_Extracted records_
------------------------------
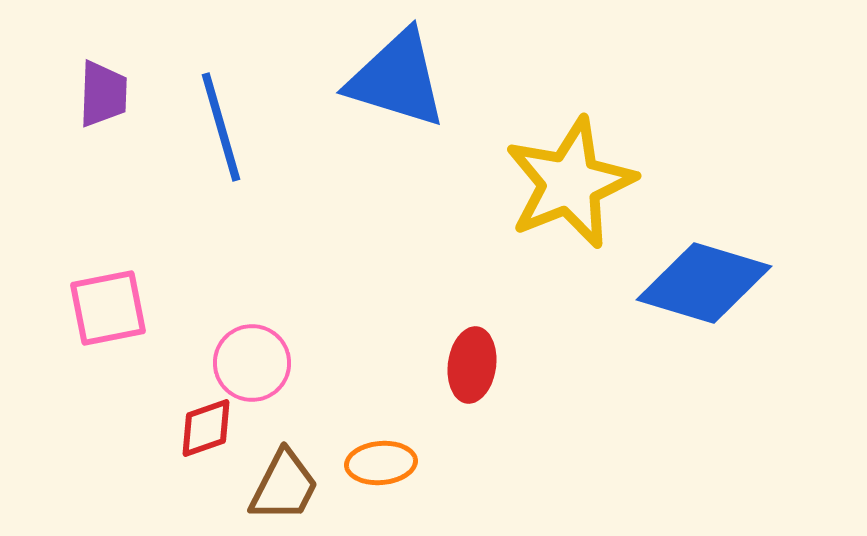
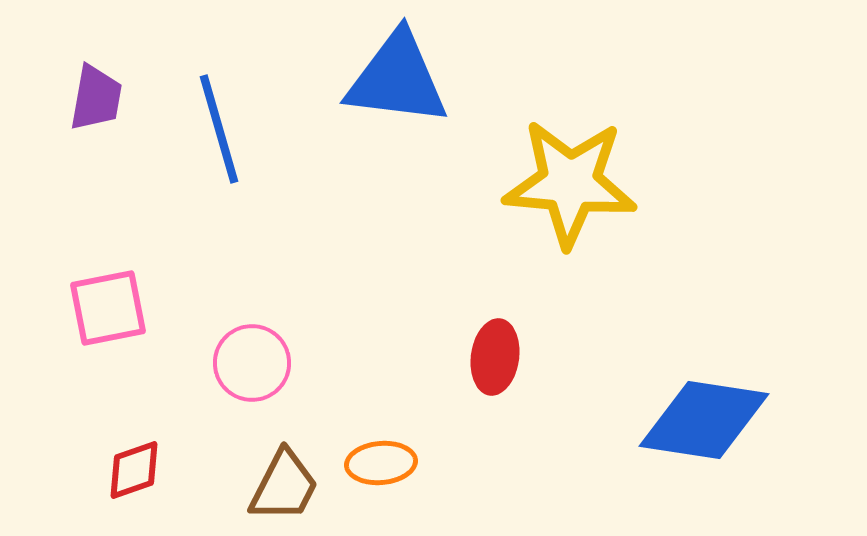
blue triangle: rotated 10 degrees counterclockwise
purple trapezoid: moved 7 px left, 4 px down; rotated 8 degrees clockwise
blue line: moved 2 px left, 2 px down
yellow star: rotated 27 degrees clockwise
blue diamond: moved 137 px down; rotated 8 degrees counterclockwise
red ellipse: moved 23 px right, 8 px up
red diamond: moved 72 px left, 42 px down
------------------------------
_WORK TASK_
Repeat exactly, and only, the lines from the line containing "yellow star: rotated 27 degrees clockwise" through the last line of the records above, both included.

_FINAL ANSWER_
yellow star: rotated 27 degrees clockwise
blue diamond: moved 137 px down; rotated 8 degrees counterclockwise
red ellipse: moved 23 px right, 8 px up
red diamond: moved 72 px left, 42 px down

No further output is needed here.